■ Task instructions: Your task is to retype, exactly and without pictures, the line holding "(852, 317) = (160, 291): none -> brown plate" and each line that follows it to the end of the entries.

--

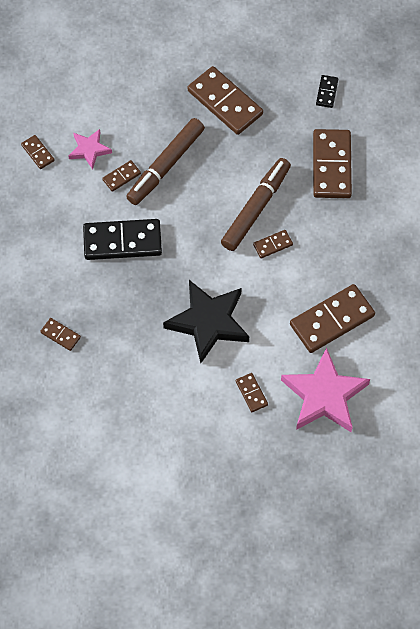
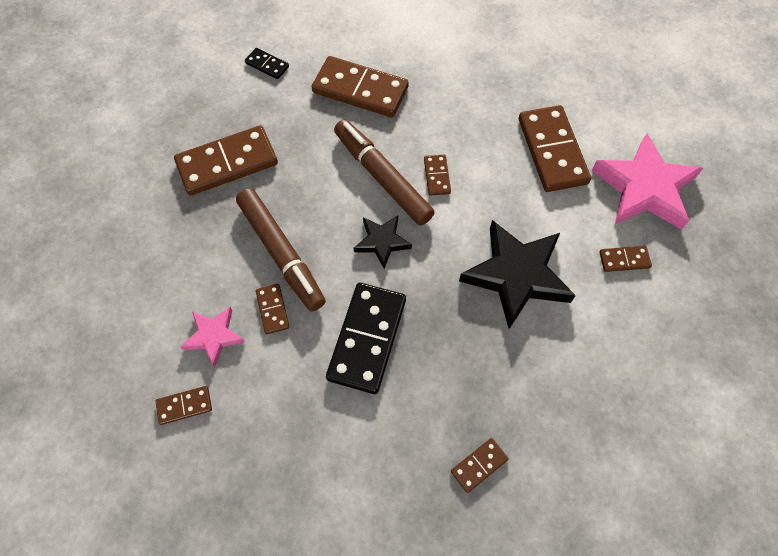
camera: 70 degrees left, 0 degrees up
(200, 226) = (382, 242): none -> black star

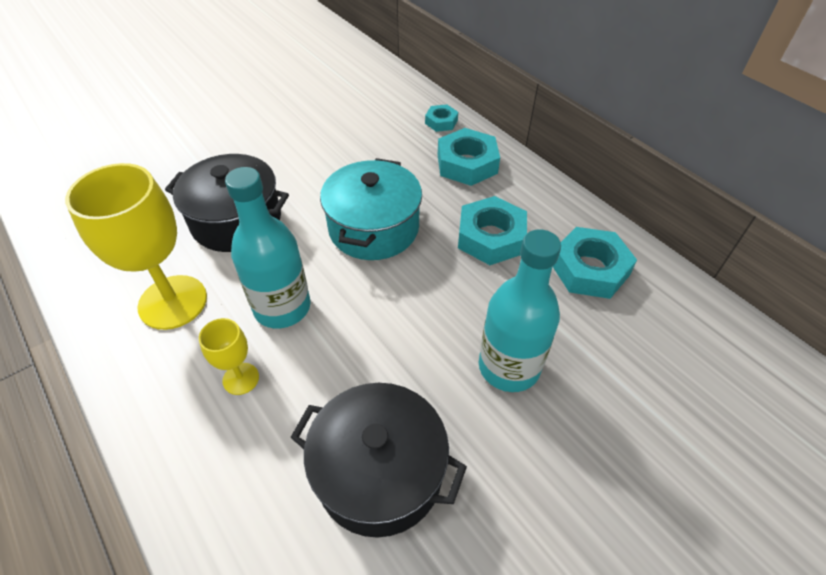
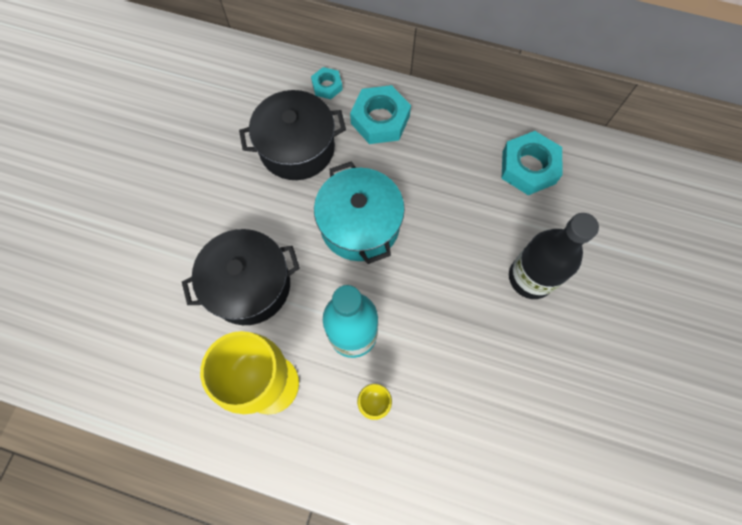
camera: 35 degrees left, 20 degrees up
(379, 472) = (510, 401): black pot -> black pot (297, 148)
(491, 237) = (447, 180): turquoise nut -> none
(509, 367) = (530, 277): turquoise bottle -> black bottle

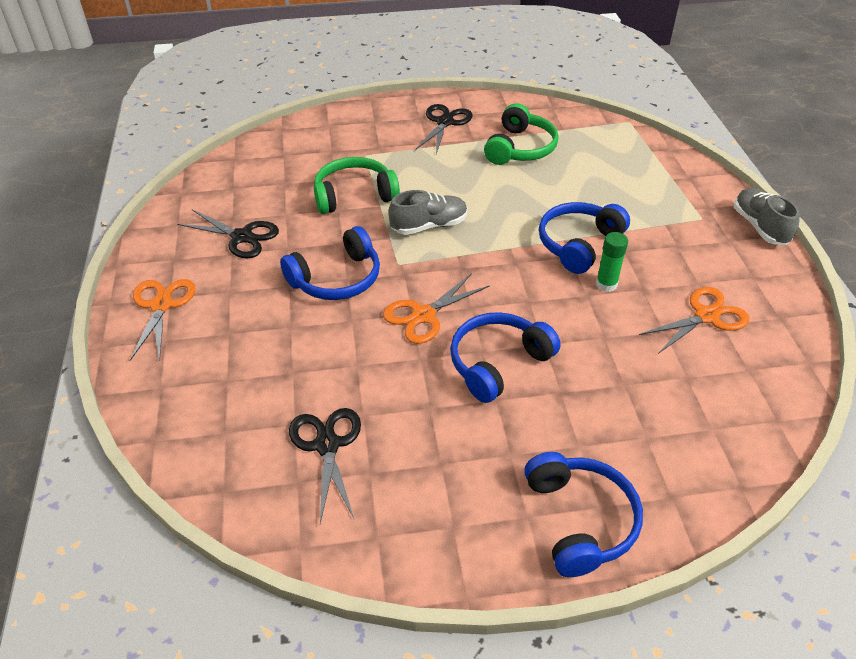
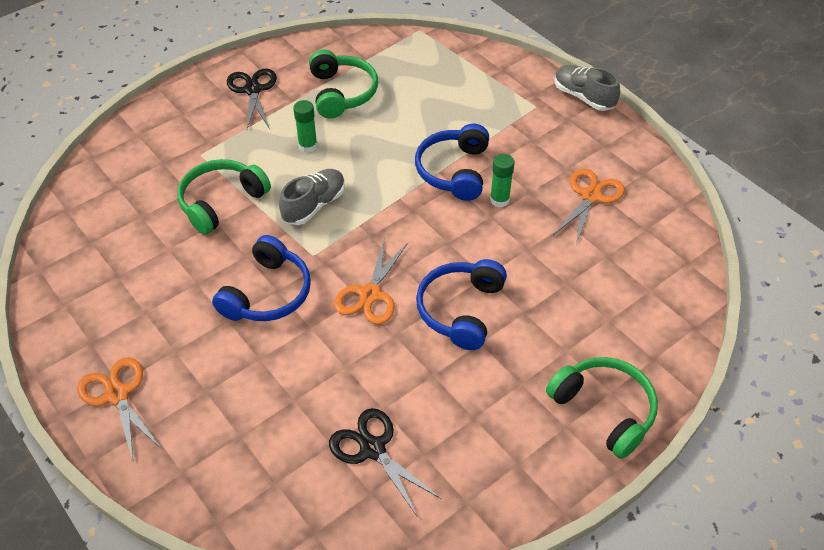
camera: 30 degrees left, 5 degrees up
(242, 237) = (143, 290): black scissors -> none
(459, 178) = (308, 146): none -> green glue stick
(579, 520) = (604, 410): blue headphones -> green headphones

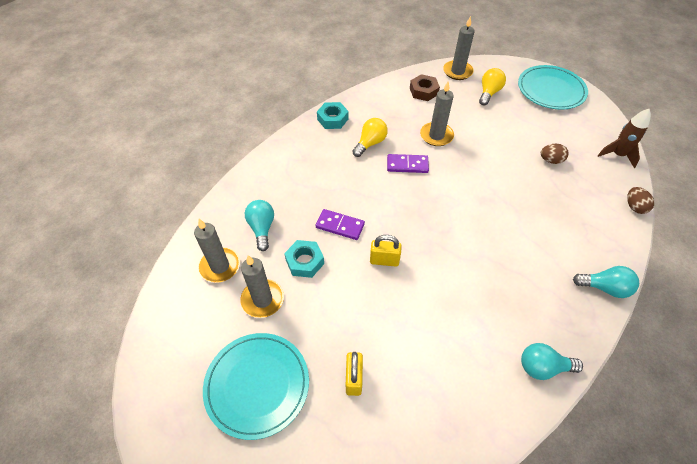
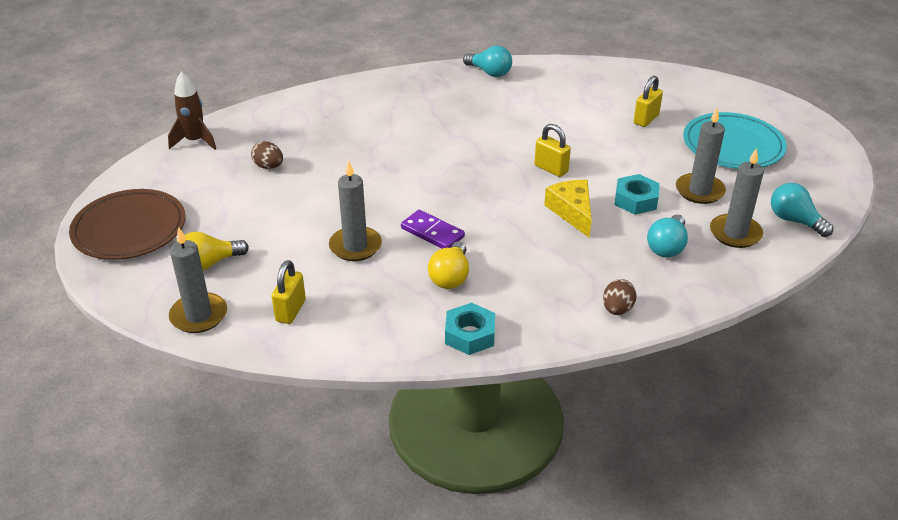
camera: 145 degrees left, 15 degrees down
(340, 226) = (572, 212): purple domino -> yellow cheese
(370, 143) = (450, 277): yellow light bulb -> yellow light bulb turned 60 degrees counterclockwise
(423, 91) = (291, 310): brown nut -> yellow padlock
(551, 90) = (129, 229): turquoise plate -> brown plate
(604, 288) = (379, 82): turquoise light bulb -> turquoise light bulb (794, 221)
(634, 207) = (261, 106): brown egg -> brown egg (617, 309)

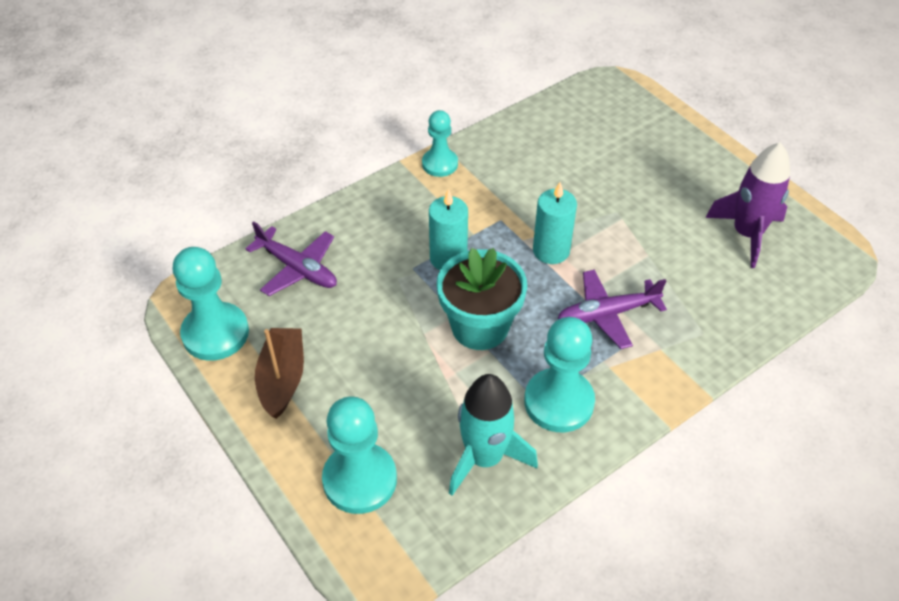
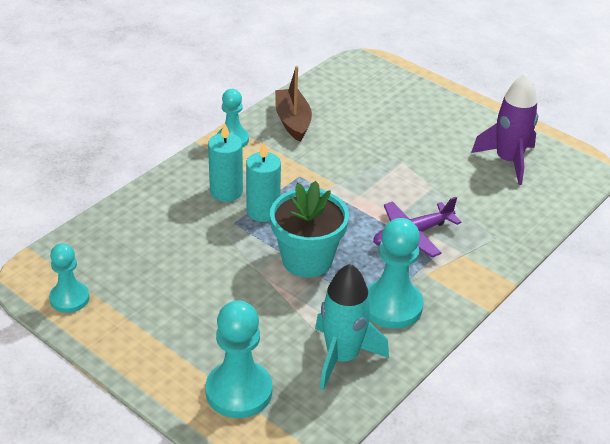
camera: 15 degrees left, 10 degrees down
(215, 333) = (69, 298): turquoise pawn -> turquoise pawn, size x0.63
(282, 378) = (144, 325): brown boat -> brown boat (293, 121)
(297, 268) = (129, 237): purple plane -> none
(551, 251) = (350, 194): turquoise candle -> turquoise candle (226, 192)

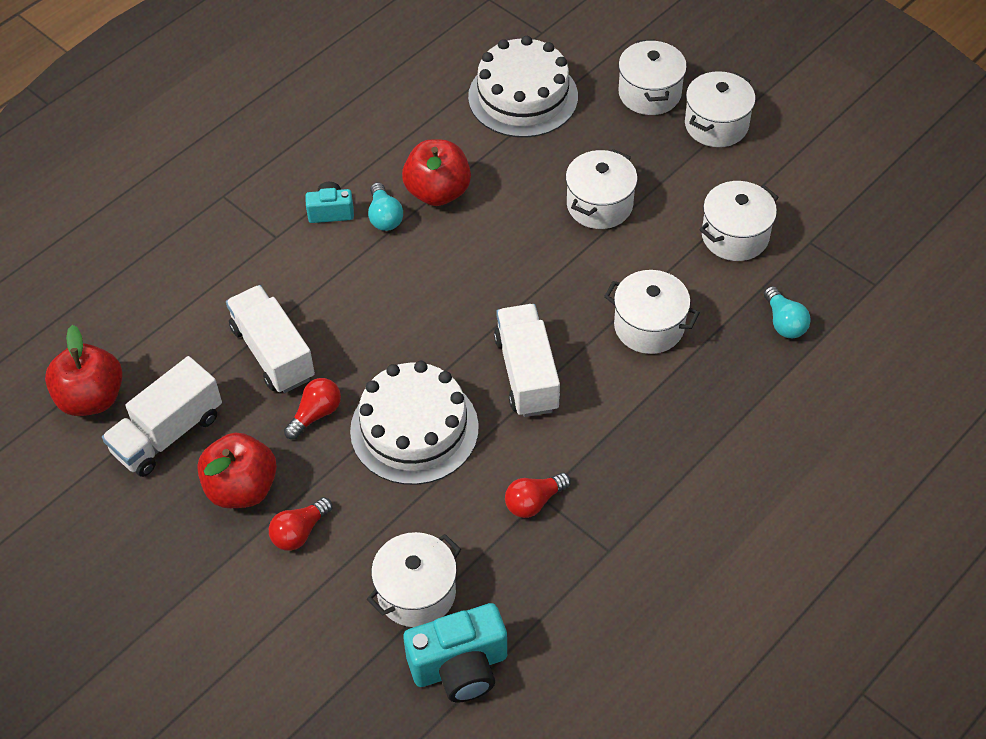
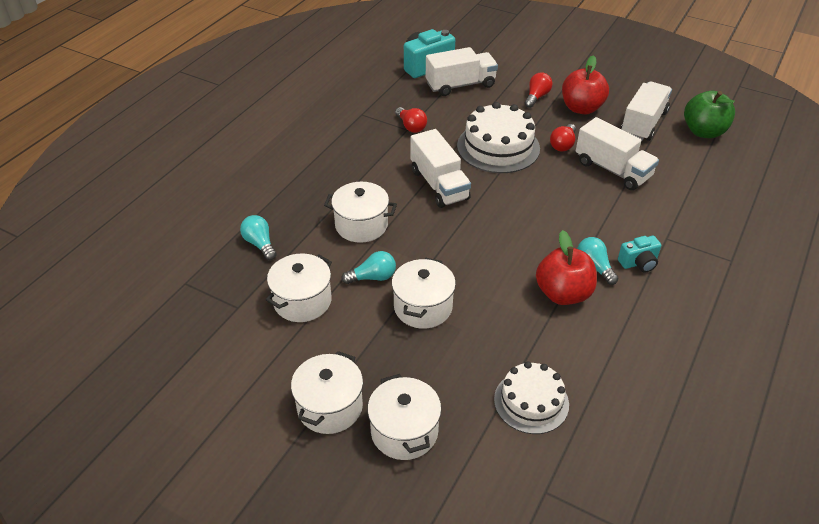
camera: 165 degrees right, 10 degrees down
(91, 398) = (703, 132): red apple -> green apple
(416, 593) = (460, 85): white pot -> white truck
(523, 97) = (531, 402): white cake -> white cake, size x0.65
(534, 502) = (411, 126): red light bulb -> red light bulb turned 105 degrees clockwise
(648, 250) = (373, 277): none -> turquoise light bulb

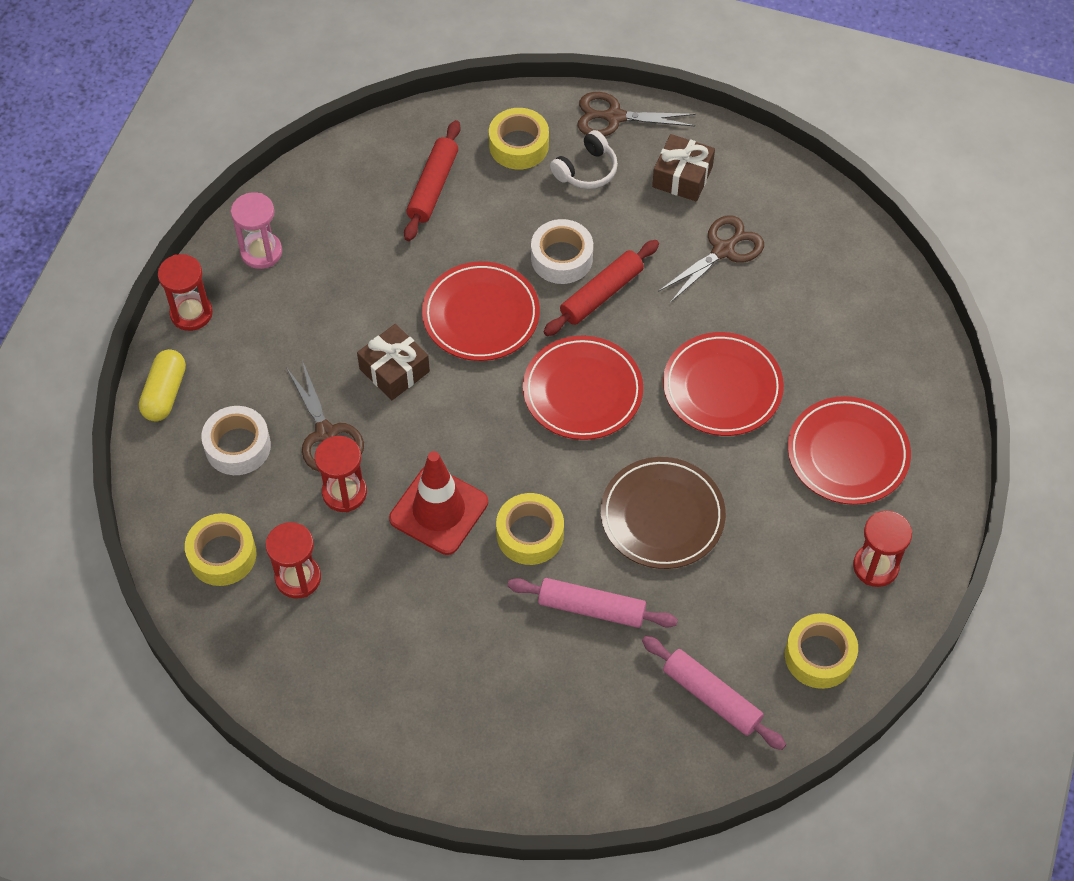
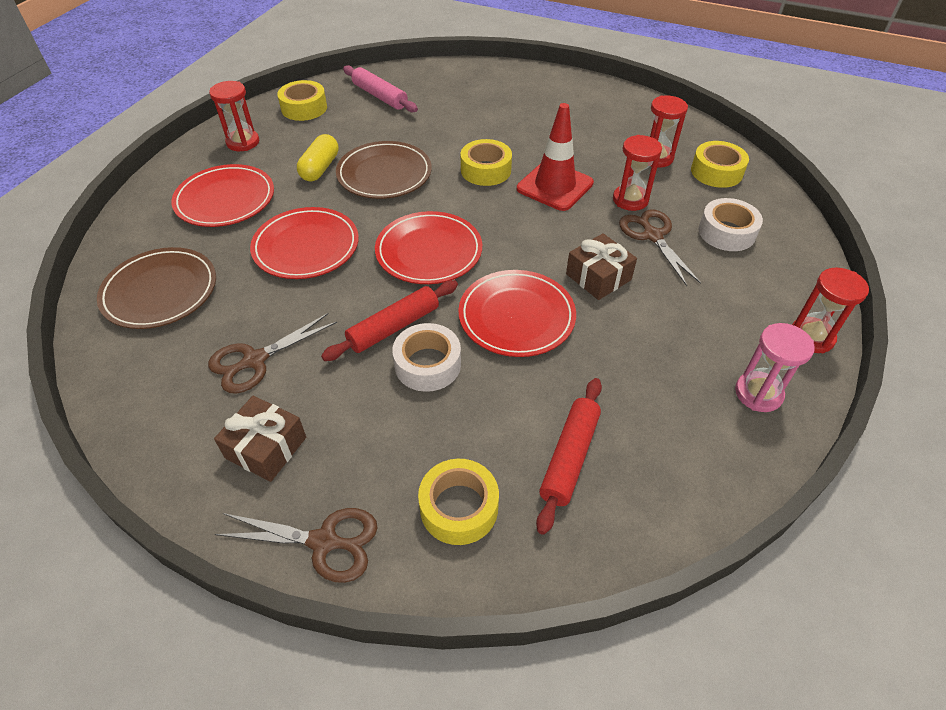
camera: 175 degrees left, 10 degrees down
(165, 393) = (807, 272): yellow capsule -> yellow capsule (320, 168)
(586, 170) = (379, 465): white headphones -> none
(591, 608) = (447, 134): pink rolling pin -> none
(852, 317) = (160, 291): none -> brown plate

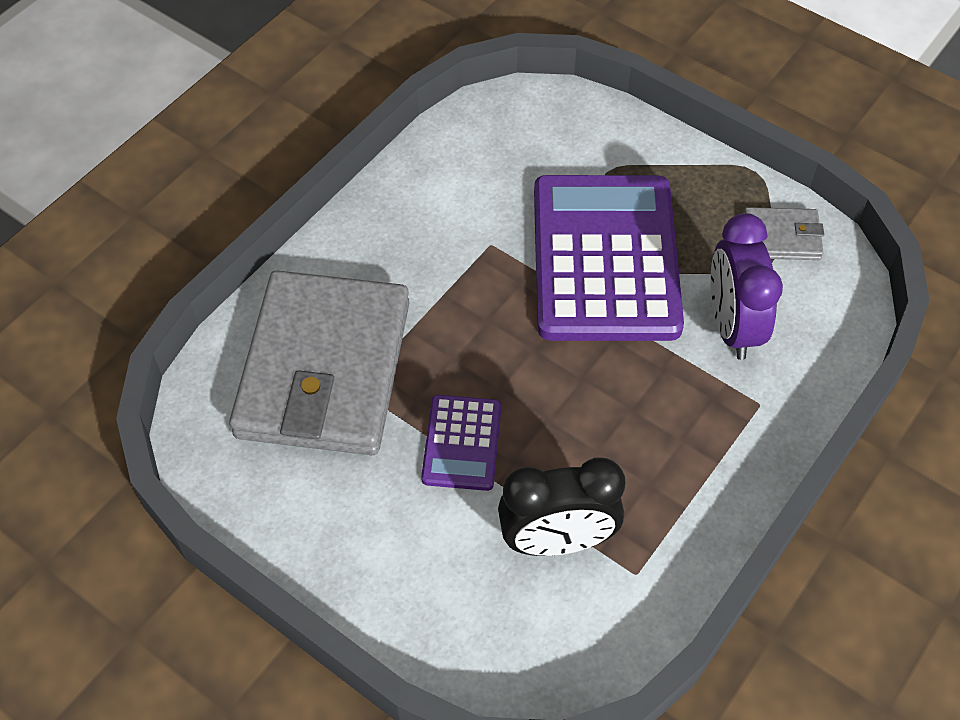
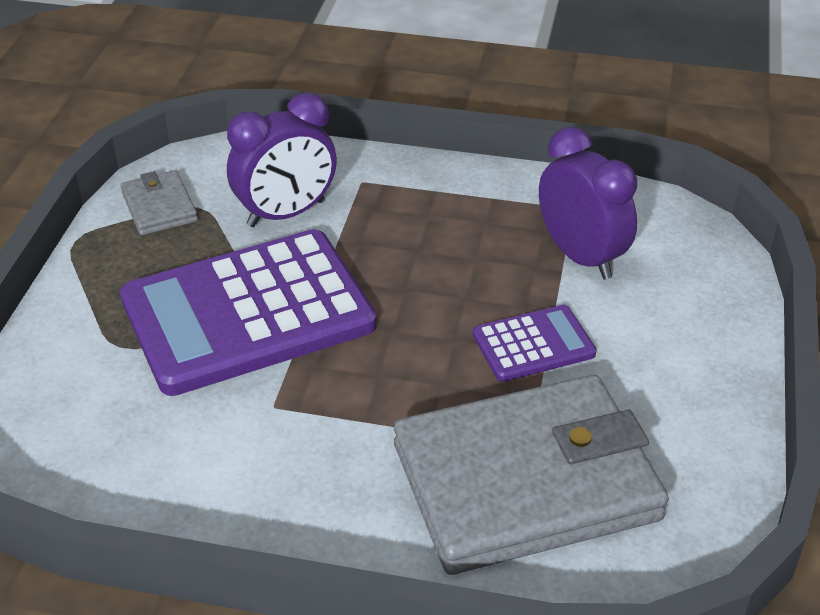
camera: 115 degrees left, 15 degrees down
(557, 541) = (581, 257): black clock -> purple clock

--

■ Final answer:
(852, 317) = (160, 291): none -> brown plate

camera: 115 degrees left, 15 degrees down
(557, 541) = (581, 257): black clock -> purple clock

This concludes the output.